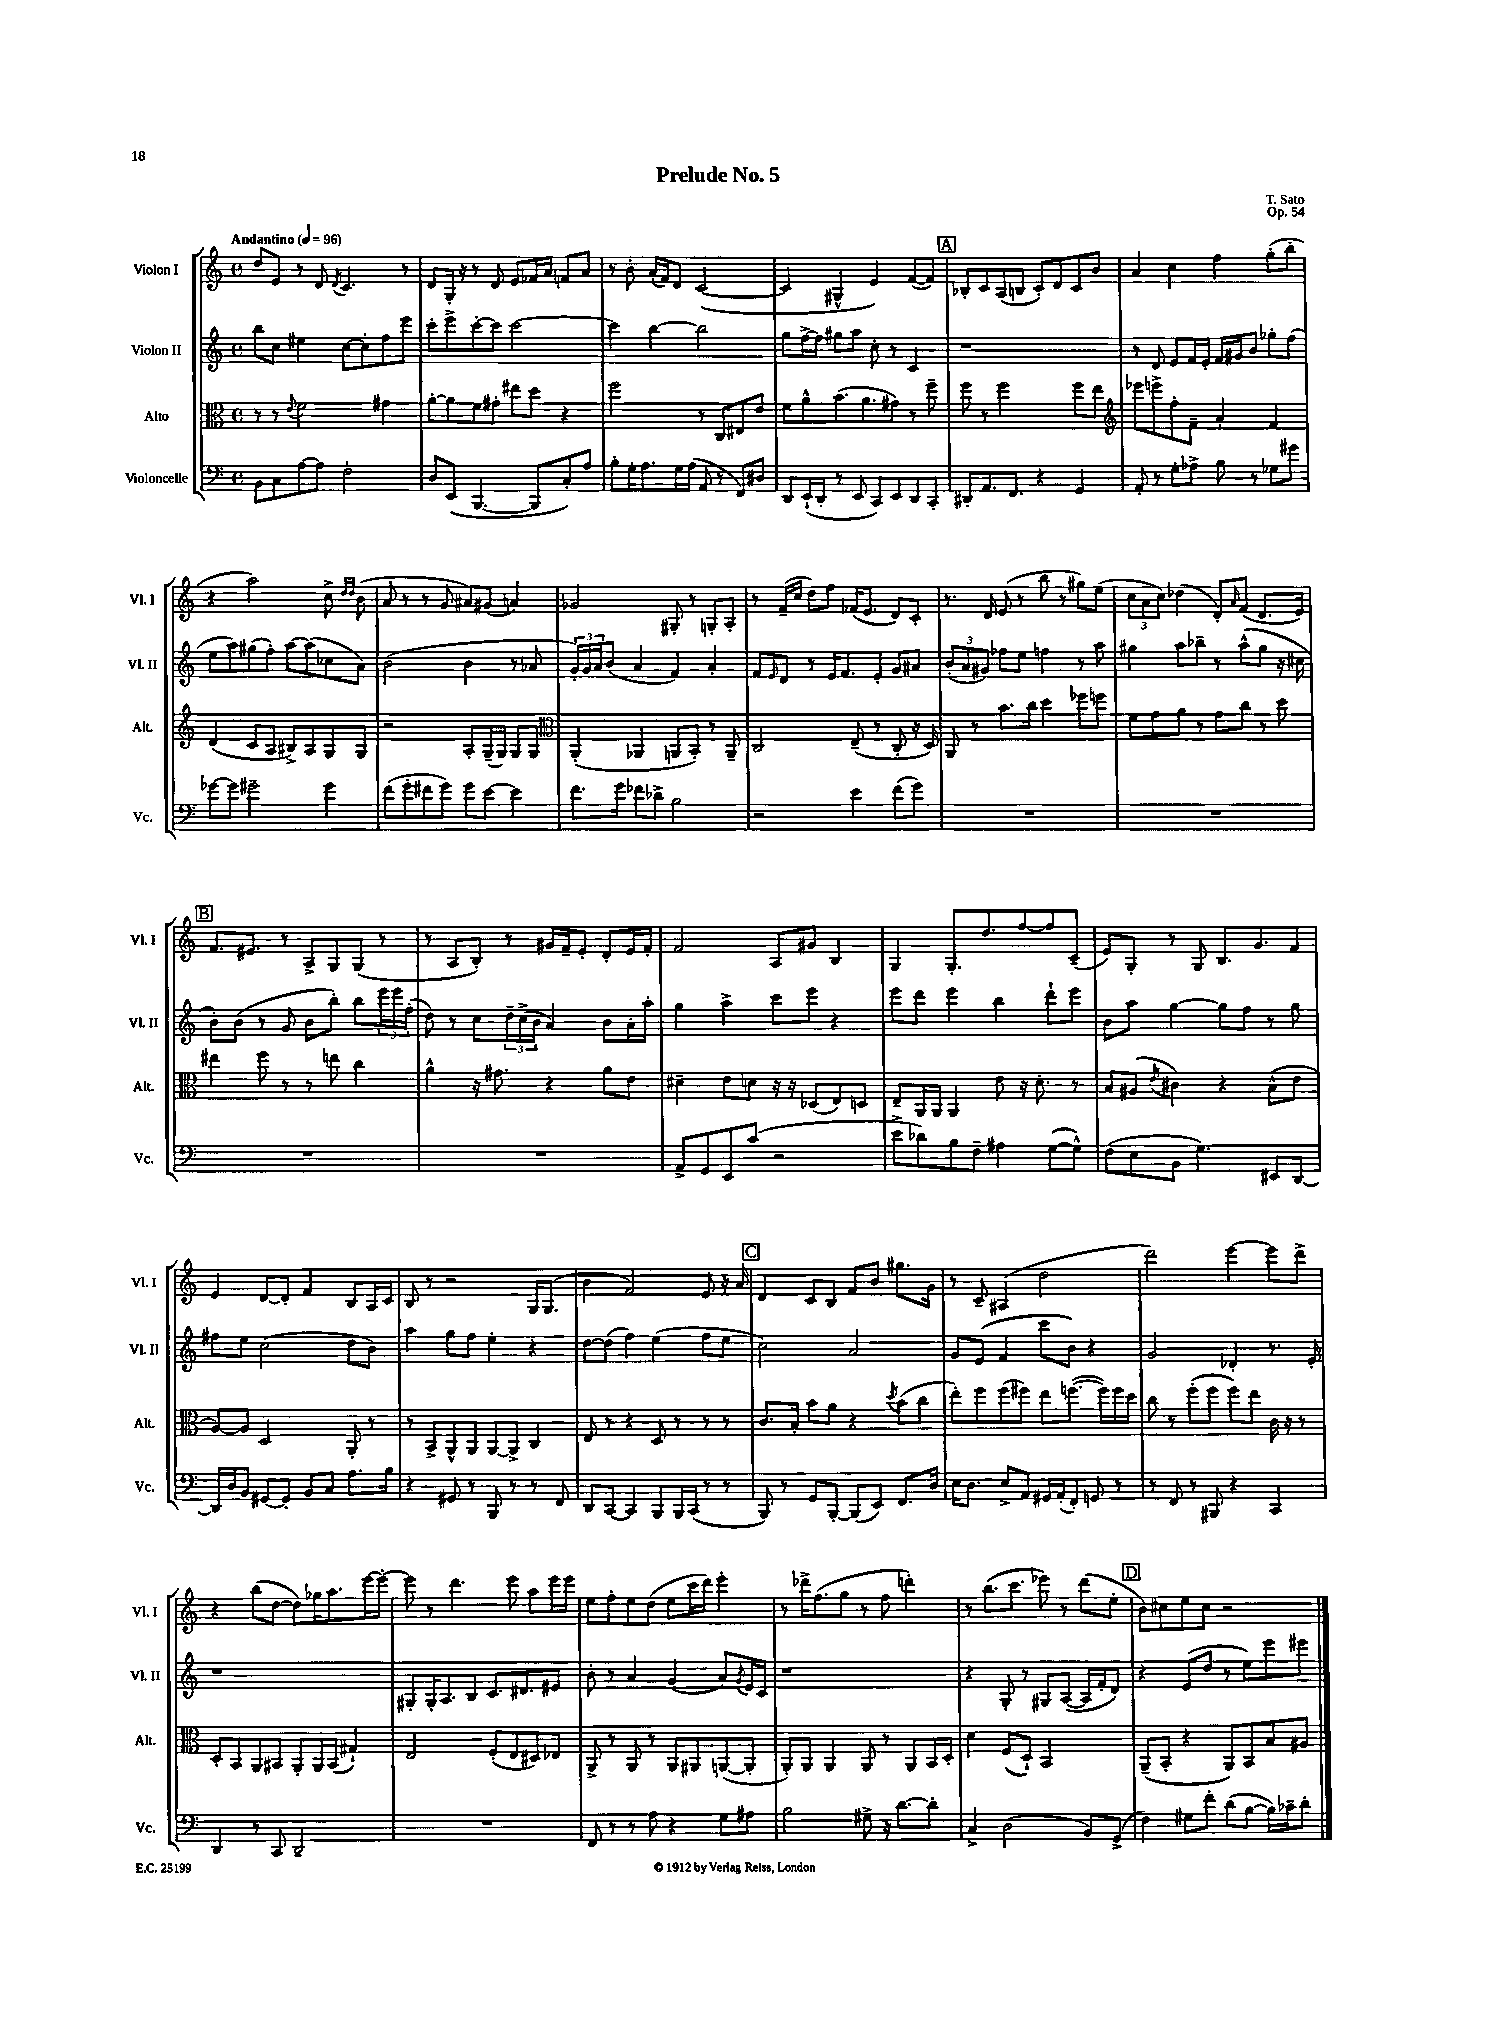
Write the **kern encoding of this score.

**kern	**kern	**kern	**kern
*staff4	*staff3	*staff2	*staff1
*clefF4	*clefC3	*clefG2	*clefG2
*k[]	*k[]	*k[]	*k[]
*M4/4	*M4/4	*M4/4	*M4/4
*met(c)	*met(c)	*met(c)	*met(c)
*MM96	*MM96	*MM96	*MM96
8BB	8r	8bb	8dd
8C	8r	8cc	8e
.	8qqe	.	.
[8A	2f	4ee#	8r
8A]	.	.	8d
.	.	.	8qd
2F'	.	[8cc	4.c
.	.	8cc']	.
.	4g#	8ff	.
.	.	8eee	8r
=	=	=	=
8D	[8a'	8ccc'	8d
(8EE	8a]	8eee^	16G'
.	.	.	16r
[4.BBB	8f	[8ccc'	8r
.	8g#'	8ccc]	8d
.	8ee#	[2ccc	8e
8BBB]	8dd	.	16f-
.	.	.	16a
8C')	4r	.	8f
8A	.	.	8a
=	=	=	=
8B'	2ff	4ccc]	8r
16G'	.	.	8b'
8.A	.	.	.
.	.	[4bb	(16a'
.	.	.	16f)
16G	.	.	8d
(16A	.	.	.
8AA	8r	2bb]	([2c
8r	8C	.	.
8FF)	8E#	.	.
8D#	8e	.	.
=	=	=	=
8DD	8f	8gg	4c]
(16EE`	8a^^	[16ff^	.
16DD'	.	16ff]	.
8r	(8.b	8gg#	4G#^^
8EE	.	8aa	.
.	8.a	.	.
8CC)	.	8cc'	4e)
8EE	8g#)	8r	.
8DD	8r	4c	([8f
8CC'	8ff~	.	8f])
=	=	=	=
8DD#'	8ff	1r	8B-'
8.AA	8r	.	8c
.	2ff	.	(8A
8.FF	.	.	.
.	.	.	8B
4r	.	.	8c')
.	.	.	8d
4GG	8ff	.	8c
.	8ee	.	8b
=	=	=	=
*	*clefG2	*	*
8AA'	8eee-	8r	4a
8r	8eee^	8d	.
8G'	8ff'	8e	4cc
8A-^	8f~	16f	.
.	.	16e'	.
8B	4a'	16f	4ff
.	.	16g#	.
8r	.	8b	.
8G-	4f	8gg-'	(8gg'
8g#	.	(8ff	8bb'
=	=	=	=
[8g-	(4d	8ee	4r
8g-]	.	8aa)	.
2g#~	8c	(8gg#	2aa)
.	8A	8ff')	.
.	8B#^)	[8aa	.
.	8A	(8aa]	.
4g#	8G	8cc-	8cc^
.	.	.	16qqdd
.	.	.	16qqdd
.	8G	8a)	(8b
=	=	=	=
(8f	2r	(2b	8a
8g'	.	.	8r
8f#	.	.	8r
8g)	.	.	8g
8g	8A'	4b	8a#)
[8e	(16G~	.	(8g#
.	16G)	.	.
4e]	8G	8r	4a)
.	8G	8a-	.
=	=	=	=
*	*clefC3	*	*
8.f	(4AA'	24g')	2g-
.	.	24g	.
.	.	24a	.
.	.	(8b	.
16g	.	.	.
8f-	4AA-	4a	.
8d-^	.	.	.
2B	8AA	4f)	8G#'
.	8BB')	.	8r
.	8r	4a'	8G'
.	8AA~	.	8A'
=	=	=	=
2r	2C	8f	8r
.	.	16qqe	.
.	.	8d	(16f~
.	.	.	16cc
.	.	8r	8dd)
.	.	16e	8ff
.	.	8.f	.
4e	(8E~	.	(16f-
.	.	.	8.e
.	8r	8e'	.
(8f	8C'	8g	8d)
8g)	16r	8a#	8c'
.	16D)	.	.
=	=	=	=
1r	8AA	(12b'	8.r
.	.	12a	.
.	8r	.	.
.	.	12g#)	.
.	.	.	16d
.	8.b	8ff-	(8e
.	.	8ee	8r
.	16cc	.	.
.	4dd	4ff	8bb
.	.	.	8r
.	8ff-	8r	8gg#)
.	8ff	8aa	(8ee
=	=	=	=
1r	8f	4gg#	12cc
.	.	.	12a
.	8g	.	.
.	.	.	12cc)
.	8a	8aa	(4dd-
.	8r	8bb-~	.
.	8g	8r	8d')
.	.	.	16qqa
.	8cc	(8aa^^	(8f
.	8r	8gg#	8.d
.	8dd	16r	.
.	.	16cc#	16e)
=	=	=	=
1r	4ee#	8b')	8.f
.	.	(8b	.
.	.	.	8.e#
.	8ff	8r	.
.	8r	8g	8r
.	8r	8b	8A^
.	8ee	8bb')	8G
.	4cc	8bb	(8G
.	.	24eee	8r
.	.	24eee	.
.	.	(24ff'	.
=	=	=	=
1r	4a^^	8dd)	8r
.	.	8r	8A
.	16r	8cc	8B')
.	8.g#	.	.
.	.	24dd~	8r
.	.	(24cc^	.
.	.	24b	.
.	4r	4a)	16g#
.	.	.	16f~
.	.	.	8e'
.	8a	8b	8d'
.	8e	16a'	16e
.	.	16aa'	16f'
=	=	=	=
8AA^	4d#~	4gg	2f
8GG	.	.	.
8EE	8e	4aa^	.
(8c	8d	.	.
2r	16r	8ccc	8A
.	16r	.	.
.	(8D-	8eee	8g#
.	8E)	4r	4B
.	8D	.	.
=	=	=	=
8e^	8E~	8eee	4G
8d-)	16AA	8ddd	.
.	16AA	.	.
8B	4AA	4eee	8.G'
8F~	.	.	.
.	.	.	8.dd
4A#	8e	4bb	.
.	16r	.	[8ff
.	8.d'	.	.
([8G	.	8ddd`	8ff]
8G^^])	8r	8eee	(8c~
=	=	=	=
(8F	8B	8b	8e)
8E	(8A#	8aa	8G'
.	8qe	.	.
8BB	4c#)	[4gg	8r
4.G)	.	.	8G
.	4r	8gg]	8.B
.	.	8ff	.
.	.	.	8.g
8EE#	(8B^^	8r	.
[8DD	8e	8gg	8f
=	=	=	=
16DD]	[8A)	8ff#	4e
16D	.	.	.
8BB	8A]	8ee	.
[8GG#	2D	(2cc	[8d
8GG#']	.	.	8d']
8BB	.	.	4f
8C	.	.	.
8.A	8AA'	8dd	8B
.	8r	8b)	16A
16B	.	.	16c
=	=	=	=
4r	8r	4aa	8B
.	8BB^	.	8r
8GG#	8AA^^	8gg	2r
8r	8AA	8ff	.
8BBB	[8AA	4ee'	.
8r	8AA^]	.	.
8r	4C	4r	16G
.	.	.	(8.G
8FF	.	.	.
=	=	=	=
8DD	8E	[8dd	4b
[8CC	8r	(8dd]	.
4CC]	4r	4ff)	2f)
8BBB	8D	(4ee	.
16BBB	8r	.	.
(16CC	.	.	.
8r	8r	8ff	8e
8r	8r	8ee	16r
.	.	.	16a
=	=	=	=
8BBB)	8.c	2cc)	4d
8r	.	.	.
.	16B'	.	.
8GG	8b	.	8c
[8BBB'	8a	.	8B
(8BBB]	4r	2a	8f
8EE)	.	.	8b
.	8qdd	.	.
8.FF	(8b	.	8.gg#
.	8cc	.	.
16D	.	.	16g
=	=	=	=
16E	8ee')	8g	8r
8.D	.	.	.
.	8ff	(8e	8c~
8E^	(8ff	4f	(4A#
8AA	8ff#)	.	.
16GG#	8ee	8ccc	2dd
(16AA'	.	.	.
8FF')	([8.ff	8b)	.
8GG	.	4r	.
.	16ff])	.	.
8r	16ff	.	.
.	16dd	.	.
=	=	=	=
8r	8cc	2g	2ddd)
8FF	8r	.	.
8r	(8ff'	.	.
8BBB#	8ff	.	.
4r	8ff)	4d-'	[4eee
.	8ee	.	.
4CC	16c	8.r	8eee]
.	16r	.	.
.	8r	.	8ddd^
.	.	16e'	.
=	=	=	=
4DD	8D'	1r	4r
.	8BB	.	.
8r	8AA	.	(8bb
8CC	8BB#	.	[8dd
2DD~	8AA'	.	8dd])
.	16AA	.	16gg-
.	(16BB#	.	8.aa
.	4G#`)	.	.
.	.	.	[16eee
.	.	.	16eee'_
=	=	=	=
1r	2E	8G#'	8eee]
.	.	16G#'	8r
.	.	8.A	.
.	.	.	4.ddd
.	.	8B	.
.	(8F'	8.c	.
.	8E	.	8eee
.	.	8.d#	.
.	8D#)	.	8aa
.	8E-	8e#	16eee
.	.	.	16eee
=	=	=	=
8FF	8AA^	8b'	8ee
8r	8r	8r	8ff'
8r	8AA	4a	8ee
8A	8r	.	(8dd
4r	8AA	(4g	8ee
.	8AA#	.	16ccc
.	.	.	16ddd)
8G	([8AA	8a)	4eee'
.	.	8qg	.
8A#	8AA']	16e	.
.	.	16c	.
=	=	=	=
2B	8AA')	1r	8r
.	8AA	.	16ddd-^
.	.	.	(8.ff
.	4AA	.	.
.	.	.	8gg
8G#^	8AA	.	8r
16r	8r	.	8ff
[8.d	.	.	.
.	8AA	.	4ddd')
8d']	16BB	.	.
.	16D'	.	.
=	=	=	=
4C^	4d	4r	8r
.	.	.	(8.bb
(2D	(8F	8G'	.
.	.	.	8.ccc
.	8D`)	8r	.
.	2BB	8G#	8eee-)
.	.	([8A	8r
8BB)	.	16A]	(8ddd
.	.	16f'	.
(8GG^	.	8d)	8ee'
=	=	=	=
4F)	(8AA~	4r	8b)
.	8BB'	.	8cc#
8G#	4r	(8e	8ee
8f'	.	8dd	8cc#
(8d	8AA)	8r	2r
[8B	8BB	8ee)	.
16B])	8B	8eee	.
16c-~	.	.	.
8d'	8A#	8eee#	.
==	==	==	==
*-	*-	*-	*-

--------------------------------------------------

▸ **OBJECTIVE**
Return every line of the records that contains the string "kern", treating uppercase and lowercase letters as distinct.

▸ **WORKED SOLUTION**
Write the **kern encoding of this score.
**kern	**kern	**kern	**kern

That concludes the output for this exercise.